Records from a collection
-*-

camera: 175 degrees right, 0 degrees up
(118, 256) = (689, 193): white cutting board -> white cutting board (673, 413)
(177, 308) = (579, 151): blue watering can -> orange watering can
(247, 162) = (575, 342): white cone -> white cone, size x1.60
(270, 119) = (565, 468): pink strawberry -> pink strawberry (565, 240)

-*-

=== What needs to be done ===
Every entry must be repeated exactly; none may be skipped.

=== Solution to the exercise ===
camera: 175 degrees right, 0 degrees up
(118, 256) = (689, 193): white cutting board -> white cutting board (673, 413)
(177, 308) = (579, 151): blue watering can -> orange watering can
(247, 162) = (575, 342): white cone -> white cone, size x1.60
(270, 119) = (565, 468): pink strawberry -> pink strawberry (565, 240)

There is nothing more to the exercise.